**Prompt**
Only some lines are wanted. Transcribe, exactly, the lines below from the line with "cyan brick E3 level 1 -> none" up to and including the line with "cyan brick D11 level 1 -> none".

**Input records**
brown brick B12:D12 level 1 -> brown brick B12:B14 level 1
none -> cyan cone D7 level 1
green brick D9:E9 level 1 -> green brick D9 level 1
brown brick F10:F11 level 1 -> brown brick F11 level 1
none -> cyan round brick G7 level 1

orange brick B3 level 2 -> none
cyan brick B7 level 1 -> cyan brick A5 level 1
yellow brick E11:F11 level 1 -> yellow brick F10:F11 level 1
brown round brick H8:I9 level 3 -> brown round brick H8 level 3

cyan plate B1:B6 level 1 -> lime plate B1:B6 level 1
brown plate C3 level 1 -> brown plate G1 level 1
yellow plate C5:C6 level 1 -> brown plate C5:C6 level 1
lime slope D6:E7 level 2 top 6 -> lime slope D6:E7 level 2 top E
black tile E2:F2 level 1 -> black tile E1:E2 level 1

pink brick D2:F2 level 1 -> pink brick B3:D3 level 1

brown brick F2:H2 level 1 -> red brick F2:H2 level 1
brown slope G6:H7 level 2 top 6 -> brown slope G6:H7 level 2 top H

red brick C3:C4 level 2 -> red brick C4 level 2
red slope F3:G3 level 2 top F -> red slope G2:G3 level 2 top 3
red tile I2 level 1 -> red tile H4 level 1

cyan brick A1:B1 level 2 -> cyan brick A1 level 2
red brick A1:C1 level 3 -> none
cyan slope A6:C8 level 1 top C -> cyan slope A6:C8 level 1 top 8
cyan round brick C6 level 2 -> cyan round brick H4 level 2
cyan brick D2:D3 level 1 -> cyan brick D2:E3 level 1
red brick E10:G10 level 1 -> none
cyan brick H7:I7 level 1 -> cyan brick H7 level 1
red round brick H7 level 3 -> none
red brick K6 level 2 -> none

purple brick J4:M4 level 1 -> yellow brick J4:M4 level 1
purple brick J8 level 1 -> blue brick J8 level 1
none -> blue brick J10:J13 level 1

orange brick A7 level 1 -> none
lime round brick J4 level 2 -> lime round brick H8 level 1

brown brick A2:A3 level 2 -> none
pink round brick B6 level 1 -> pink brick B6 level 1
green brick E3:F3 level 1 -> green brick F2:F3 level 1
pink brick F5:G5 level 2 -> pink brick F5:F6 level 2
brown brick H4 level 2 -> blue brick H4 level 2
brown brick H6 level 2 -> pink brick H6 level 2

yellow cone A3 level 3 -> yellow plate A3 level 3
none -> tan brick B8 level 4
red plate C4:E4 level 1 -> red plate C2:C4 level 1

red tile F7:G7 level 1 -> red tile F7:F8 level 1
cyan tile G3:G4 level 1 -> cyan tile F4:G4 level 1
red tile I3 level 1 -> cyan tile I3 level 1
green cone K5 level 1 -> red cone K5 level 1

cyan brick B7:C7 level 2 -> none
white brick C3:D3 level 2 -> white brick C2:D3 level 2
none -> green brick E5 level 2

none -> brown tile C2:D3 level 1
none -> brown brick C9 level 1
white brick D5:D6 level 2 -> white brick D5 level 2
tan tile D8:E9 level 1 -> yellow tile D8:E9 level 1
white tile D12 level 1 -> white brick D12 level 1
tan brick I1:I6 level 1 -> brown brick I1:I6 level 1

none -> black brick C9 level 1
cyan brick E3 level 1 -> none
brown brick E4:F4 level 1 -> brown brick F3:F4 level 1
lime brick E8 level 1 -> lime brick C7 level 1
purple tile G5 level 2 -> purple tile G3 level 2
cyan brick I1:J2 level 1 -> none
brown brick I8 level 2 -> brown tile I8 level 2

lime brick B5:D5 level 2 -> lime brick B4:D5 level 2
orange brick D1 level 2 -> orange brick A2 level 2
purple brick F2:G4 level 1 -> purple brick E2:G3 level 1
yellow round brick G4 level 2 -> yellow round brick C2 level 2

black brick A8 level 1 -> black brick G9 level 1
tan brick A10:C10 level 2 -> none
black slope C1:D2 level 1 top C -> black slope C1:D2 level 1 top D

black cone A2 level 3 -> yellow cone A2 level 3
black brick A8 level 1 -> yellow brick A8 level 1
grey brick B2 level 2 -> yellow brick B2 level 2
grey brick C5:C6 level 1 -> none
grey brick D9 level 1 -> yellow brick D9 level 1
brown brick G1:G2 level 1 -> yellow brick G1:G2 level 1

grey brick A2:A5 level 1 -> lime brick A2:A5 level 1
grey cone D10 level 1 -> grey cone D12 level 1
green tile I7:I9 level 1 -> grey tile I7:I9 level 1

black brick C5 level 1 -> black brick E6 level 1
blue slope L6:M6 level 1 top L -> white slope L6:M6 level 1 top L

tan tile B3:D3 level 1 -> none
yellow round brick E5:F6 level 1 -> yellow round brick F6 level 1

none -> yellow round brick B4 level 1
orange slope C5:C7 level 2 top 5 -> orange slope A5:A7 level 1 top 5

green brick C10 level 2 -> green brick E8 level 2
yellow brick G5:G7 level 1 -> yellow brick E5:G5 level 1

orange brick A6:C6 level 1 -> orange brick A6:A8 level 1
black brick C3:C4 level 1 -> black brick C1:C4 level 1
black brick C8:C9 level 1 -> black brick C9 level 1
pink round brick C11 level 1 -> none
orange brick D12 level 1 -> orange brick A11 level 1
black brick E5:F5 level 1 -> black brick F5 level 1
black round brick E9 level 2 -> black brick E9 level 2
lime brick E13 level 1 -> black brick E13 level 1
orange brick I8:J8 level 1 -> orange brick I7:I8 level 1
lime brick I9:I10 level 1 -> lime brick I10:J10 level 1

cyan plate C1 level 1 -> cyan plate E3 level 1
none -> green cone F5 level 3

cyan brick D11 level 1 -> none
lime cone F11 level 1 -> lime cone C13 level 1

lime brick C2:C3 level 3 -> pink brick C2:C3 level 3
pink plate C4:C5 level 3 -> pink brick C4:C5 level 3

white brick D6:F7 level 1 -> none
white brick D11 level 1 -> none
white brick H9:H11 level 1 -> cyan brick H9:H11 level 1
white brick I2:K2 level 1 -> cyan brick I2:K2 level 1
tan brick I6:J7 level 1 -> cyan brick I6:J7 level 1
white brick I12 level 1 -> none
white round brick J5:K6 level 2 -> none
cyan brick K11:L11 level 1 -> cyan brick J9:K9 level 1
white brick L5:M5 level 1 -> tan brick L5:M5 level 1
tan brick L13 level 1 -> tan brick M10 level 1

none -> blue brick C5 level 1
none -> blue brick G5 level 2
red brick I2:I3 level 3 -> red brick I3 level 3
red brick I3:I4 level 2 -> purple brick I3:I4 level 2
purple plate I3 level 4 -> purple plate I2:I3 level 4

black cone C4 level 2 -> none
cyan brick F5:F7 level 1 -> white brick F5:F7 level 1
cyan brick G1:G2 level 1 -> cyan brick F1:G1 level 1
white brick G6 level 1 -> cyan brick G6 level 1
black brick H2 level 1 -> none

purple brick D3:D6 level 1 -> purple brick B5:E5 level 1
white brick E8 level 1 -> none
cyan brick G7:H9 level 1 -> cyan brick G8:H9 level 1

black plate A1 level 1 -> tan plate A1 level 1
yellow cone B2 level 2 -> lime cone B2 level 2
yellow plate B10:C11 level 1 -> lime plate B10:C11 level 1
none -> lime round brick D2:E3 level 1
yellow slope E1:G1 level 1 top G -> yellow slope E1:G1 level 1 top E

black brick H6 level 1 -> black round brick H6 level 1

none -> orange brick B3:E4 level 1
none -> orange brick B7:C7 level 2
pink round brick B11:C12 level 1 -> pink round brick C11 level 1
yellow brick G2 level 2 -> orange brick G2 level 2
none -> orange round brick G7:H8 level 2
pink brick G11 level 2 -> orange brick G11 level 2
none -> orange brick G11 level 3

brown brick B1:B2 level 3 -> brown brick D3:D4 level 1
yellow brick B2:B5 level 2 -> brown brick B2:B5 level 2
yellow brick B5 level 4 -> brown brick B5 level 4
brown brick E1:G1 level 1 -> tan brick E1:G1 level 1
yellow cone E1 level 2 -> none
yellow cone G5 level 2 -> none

**Result of the task**
cyan brick E3 level 1 -> none
brown brick E4:F4 level 1 -> brown brick F3:F4 level 1
lime brick E8 level 1 -> lime brick C7 level 1
purple tile G5 level 2 -> purple tile G3 level 2
cyan brick I1:J2 level 1 -> none
brown brick I8 level 2 -> brown tile I8 level 2

lime brick B5:D5 level 2 -> lime brick B4:D5 level 2
orange brick D1 level 2 -> orange brick A2 level 2
purple brick F2:G4 level 1 -> purple brick E2:G3 level 1
yellow round brick G4 level 2 -> yellow round brick C2 level 2

black brick A8 level 1 -> black brick G9 level 1
tan brick A10:C10 level 2 -> none
black slope C1:D2 level 1 top C -> black slope C1:D2 level 1 top D

black cone A2 level 3 -> yellow cone A2 level 3
black brick A8 level 1 -> yellow brick A8 level 1
grey brick B2 level 2 -> yellow brick B2 level 2
grey brick C5:C6 level 1 -> none
grey brick D9 level 1 -> yellow brick D9 level 1
brown brick G1:G2 level 1 -> yellow brick G1:G2 level 1

grey brick A2:A5 level 1 -> lime brick A2:A5 level 1
grey cone D10 level 1 -> grey cone D12 level 1
green tile I7:I9 level 1 -> grey tile I7:I9 level 1

black brick C5 level 1 -> black brick E6 level 1
blue slope L6:M6 level 1 top L -> white slope L6:M6 level 1 top L

tan tile B3:D3 level 1 -> none
yellow round brick E5:F6 level 1 -> yellow round brick F6 level 1

none -> yellow round brick B4 level 1
orange slope C5:C7 level 2 top 5 -> orange slope A5:A7 level 1 top 5

green brick C10 level 2 -> green brick E8 level 2
yellow brick G5:G7 level 1 -> yellow brick E5:G5 level 1

orange brick A6:C6 level 1 -> orange brick A6:A8 level 1
black brick C3:C4 level 1 -> black brick C1:C4 level 1
black brick C8:C9 level 1 -> black brick C9 level 1
pink round brick C11 level 1 -> none
orange brick D12 level 1 -> orange brick A11 level 1
black brick E5:F5 level 1 -> black brick F5 level 1
black round brick E9 level 2 -> black brick E9 level 2
lime brick E13 level 1 -> black brick E13 level 1
orange brick I8:J8 level 1 -> orange brick I7:I8 level 1
lime brick I9:I10 level 1 -> lime brick I10:J10 level 1

cyan plate C1 level 1 -> cyan plate E3 level 1
none -> green cone F5 level 3

cyan brick D11 level 1 -> none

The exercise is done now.